REQUIRED WORK
Copy the lines below verbatim. Begin with the first and end with the line containing "R3: 2.2k (IN_B2, VP2) -> 2.2k (GND, IN_B2)".

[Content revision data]
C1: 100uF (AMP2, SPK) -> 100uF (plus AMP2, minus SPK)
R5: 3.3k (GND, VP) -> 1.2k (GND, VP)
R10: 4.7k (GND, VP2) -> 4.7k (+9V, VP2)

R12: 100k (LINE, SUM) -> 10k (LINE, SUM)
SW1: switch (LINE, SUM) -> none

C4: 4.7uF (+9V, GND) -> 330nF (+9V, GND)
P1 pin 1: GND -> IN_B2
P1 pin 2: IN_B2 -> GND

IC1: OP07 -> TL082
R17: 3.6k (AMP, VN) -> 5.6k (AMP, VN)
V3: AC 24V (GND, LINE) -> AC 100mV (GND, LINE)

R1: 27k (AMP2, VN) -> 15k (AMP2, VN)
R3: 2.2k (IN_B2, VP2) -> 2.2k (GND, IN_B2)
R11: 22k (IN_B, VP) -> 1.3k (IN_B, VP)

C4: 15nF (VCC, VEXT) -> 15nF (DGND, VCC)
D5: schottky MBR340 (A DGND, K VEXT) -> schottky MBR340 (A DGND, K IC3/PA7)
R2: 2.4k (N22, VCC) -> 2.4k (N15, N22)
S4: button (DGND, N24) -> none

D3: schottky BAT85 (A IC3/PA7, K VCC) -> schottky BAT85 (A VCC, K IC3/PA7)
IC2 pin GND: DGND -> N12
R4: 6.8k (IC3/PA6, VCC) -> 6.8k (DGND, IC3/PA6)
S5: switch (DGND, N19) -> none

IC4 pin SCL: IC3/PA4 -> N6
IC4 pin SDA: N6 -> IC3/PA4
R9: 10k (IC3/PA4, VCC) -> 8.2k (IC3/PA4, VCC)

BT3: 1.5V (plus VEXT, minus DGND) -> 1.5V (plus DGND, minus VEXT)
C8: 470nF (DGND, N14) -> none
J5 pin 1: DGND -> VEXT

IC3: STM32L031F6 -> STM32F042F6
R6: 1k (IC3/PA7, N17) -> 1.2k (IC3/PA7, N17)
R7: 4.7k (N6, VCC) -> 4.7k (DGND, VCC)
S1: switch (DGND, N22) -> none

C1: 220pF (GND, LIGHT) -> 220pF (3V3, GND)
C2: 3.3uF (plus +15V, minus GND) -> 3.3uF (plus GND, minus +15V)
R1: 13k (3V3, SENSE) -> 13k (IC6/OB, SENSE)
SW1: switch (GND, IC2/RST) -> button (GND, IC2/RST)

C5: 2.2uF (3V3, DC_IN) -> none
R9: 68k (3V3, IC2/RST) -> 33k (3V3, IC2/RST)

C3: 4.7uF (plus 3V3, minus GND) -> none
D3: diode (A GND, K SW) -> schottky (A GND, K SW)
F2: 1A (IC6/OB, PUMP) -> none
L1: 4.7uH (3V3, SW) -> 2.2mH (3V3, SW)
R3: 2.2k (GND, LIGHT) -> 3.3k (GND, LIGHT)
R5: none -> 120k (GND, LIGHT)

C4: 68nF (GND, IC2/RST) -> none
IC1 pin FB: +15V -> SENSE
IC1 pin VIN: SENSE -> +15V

YOUR SOLUTION
C1: 100uF (AMP2, SPK) -> 100uF (plus AMP2, minus SPK)
R5: 3.3k (GND, VP) -> 1.2k (GND, VP)
R10: 4.7k (GND, VP2) -> 4.7k (+9V, VP2)

R12: 100k (LINE, SUM) -> 10k (LINE, SUM)
SW1: switch (LINE, SUM) -> none

C4: 4.7uF (+9V, GND) -> 330nF (+9V, GND)
P1 pin 1: GND -> IN_B2
P1 pin 2: IN_B2 -> GND

IC1: OP07 -> TL082
R17: 3.6k (AMP, VN) -> 5.6k (AMP, VN)
V3: AC 24V (GND, LINE) -> AC 100mV (GND, LINE)

R1: 27k (AMP2, VN) -> 15k (AMP2, VN)
R3: 2.2k (IN_B2, VP2) -> 2.2k (GND, IN_B2)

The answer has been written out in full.